## Start Data entries

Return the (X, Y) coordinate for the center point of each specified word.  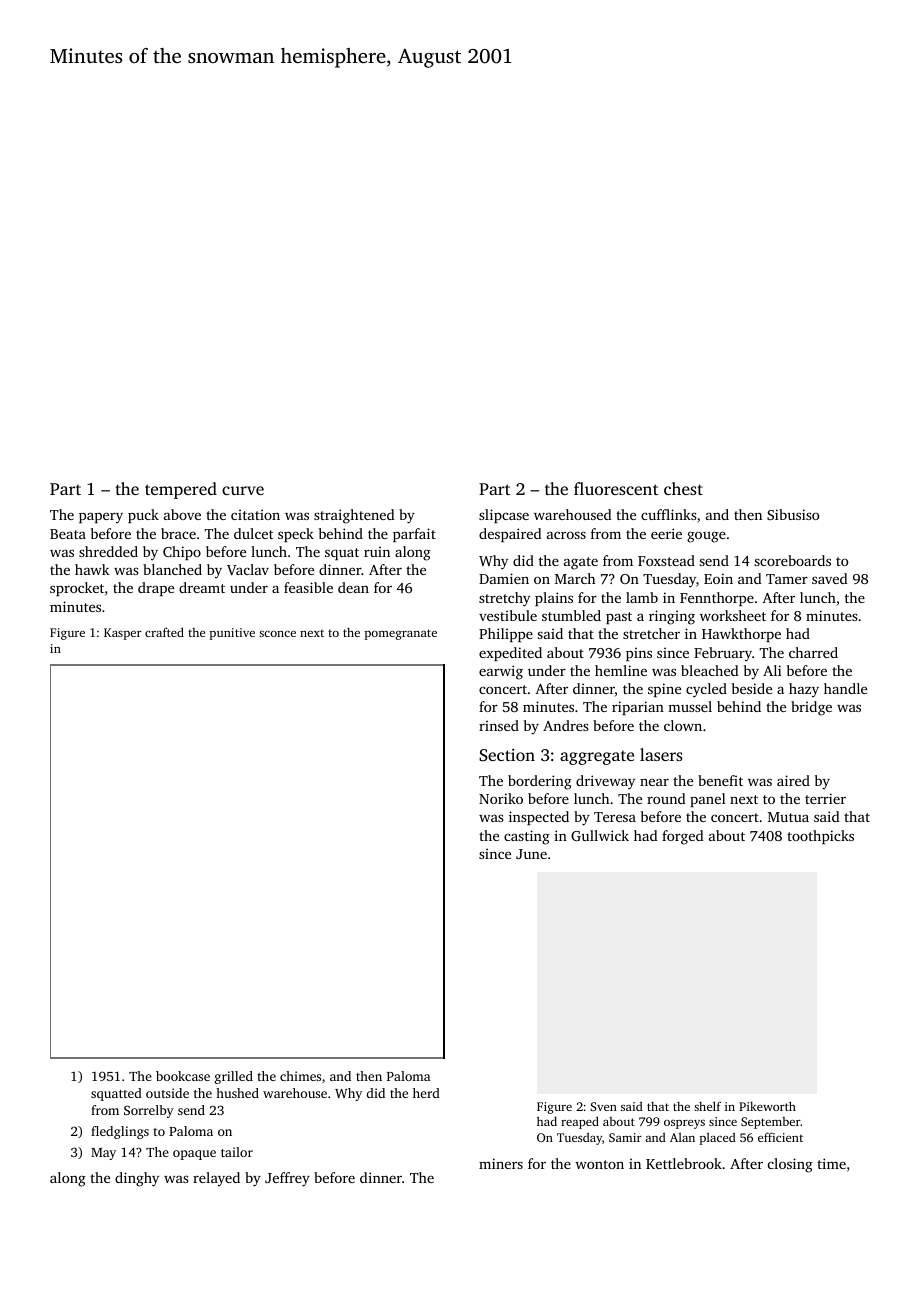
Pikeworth (767, 1106)
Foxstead (666, 560)
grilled (234, 1077)
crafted (164, 632)
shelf (707, 1106)
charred (813, 652)
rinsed (499, 725)
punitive (232, 634)
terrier (825, 798)
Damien (504, 578)
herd (426, 1093)
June (531, 854)
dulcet (253, 533)
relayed (216, 1179)
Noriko (501, 798)
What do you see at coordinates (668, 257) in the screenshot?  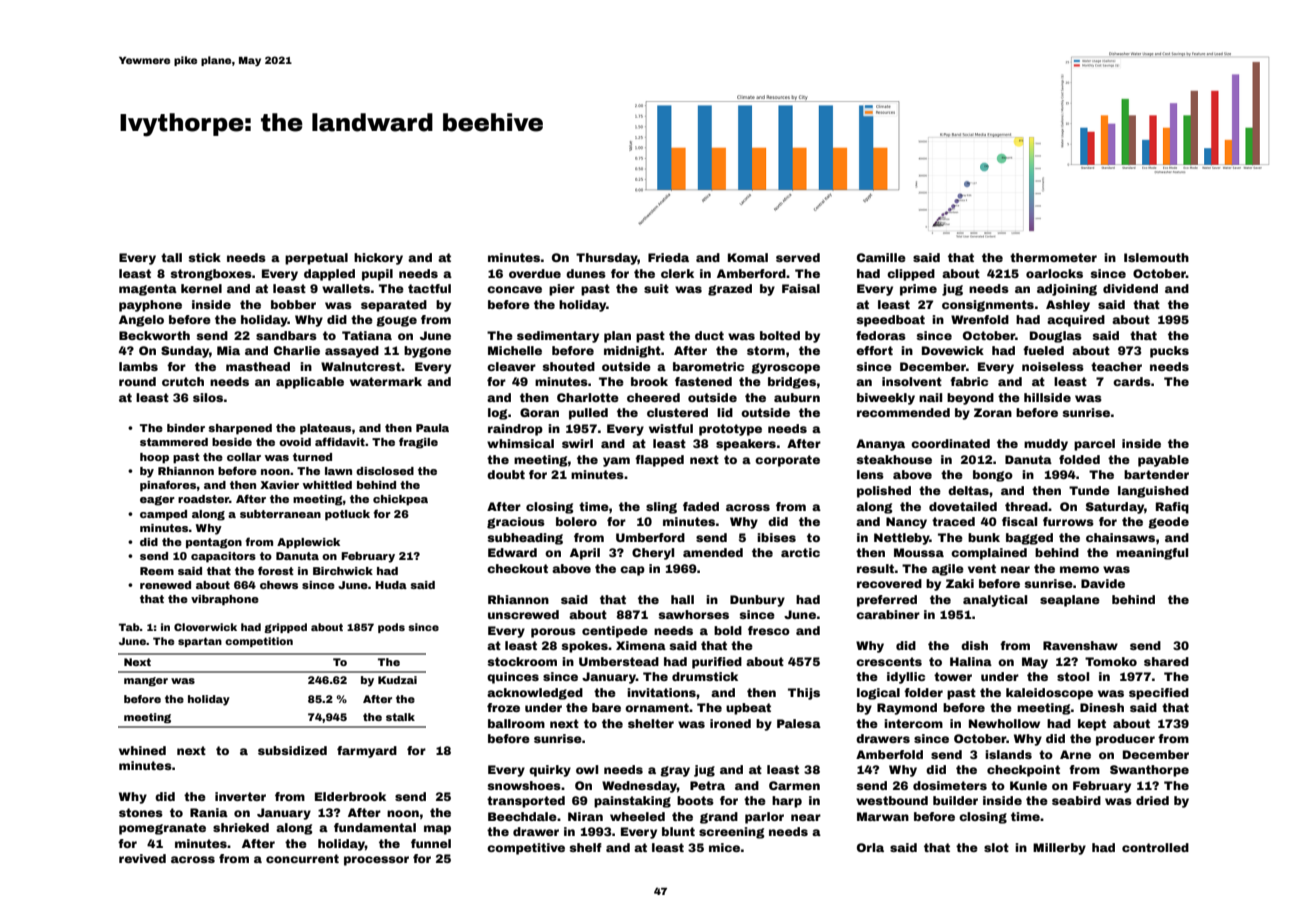 I see `Frieda` at bounding box center [668, 257].
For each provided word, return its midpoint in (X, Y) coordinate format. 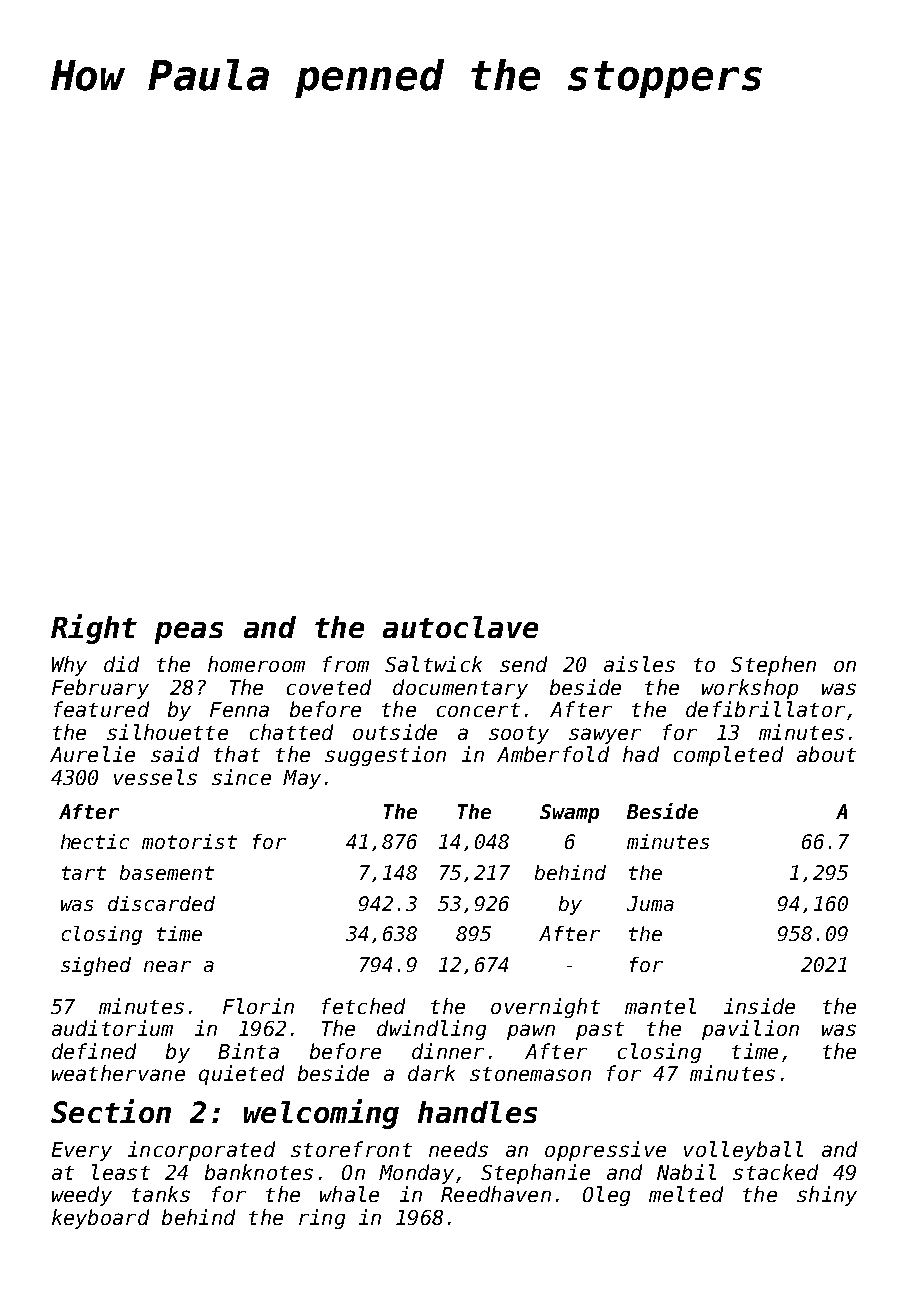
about (826, 754)
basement (167, 872)
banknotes (259, 1172)
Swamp (569, 813)
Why (69, 666)
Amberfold (553, 754)
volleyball (743, 1151)
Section (111, 1111)
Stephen (773, 666)
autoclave (460, 627)
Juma (650, 903)
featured (101, 709)
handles (477, 1112)
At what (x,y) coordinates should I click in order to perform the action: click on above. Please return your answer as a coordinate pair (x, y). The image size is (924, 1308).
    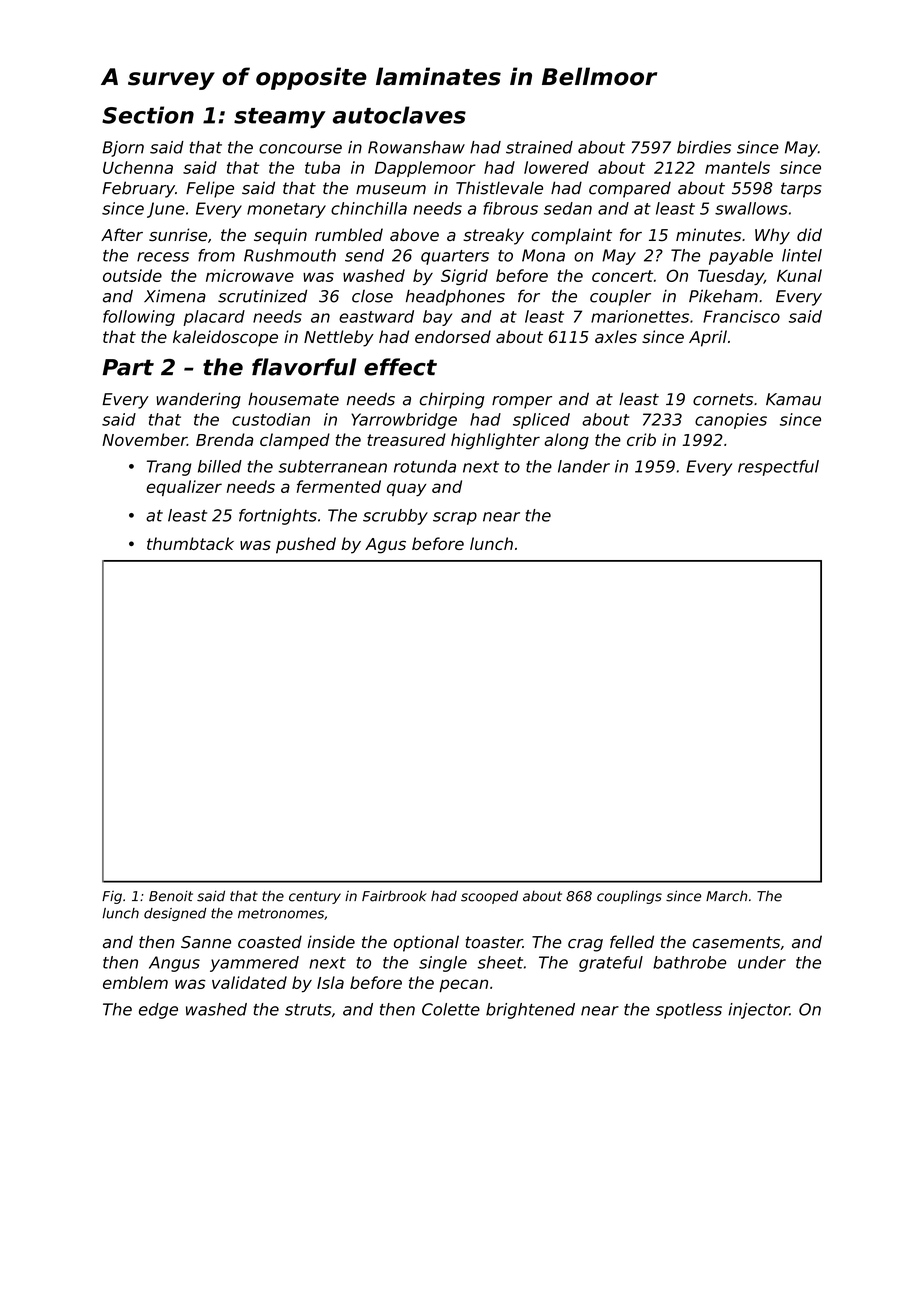
    Looking at the image, I should click on (414, 234).
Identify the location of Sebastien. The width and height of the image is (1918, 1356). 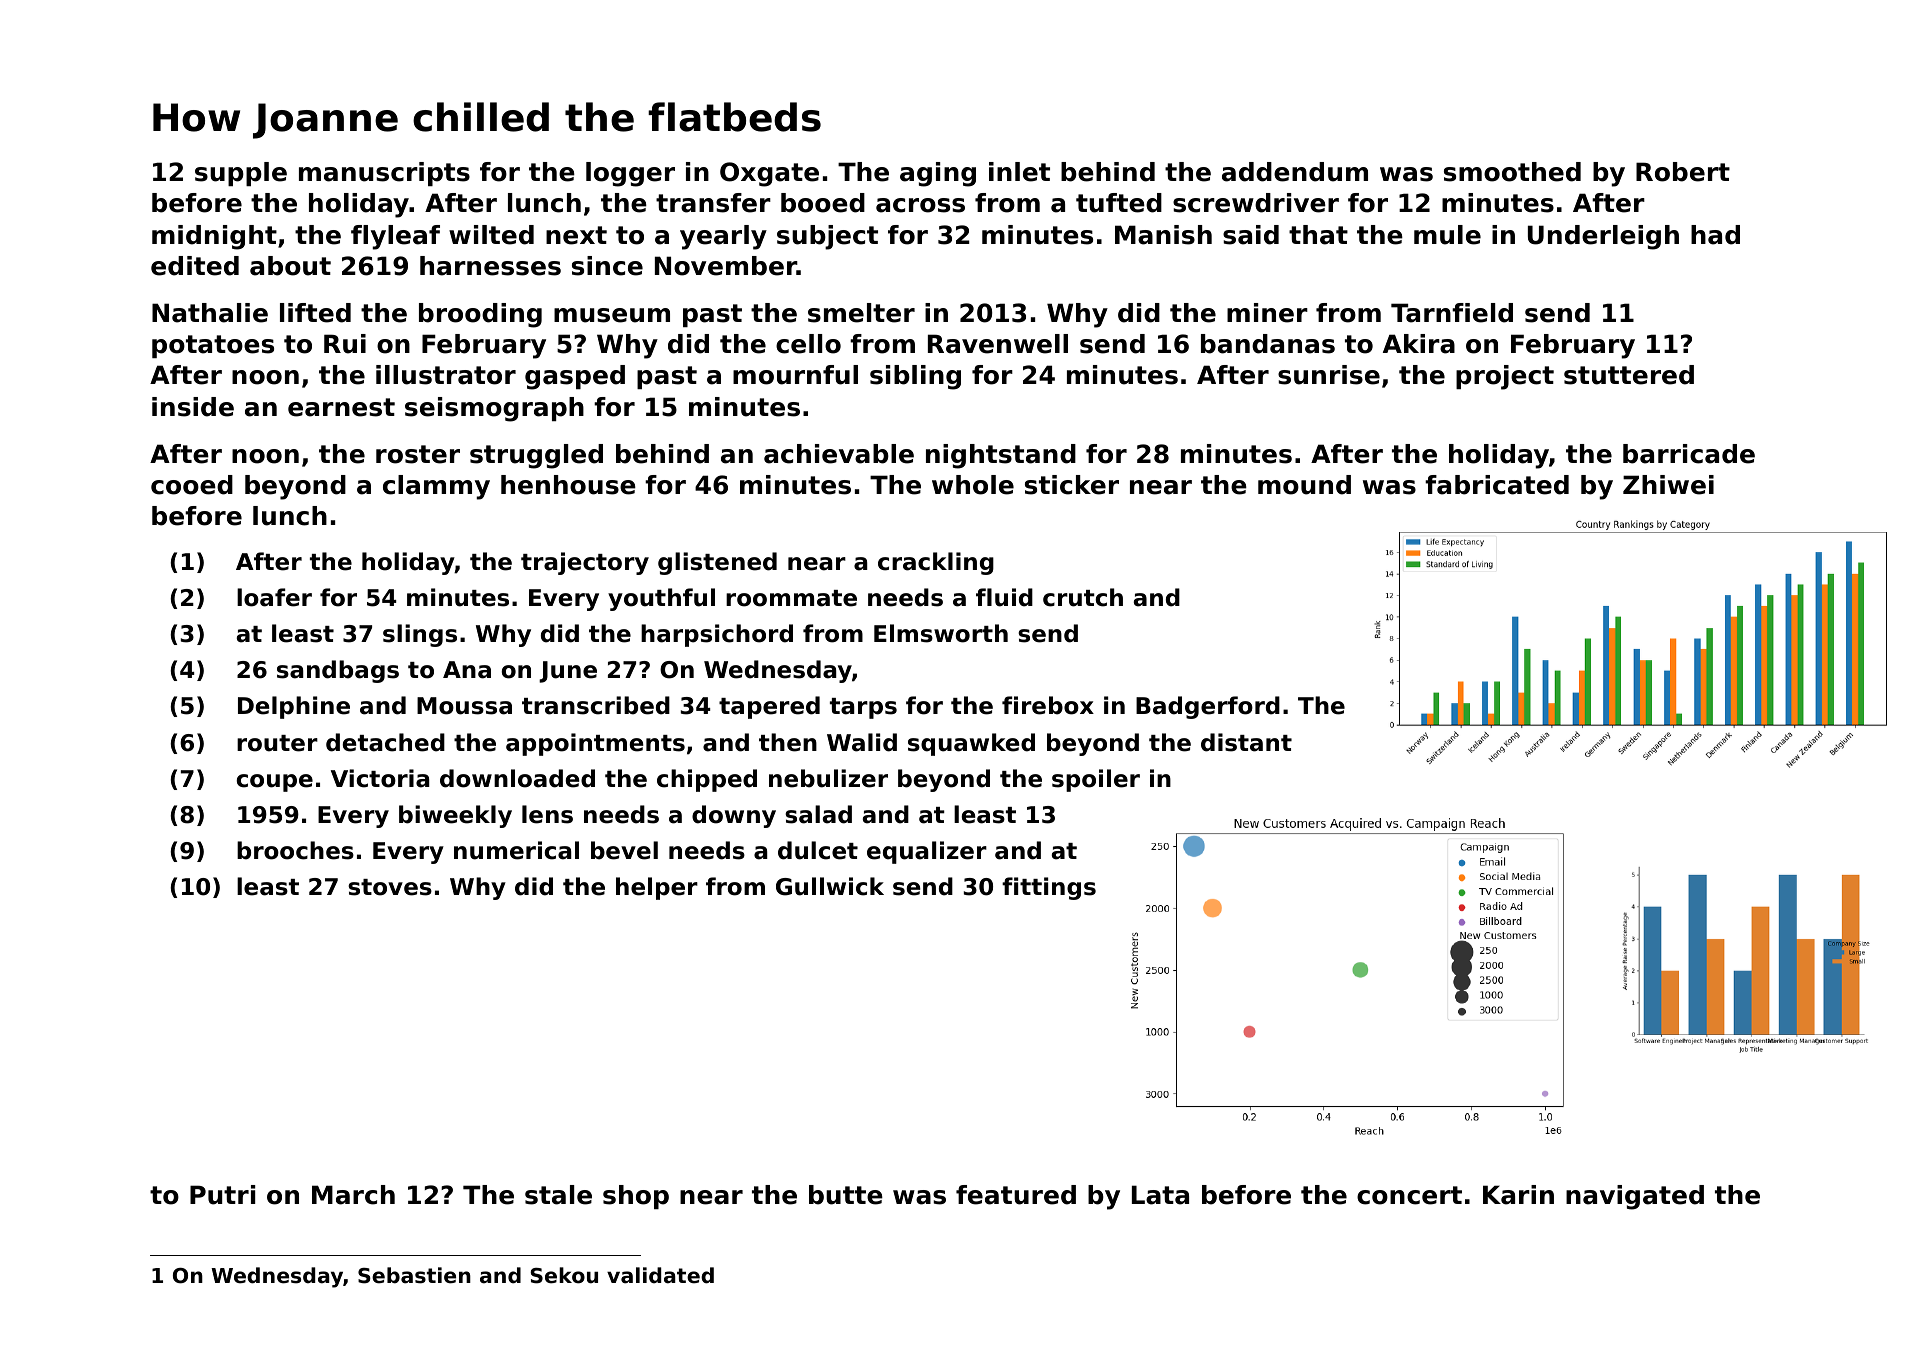
(414, 1275).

## End Data entries

Challenge:
Put everything from the line containing "Juma (650, 903)" down to the line containing "Looking at the" into a JSON list of strings, one string per line and with blank lines omitted. Leave the pictures out of the answer.

Solution to this task:
[
  "Juma (650, 903)",
  "featured (101, 709)",
  "handles (477, 1112)",
  "At what (x,y) coordinates should I click in order to perform the action: click on above. Please return your answer as a coordinate pair (x, y). The image size is (924, 1308).",
  "    Looking at the image, I should click on (414, 234)."
]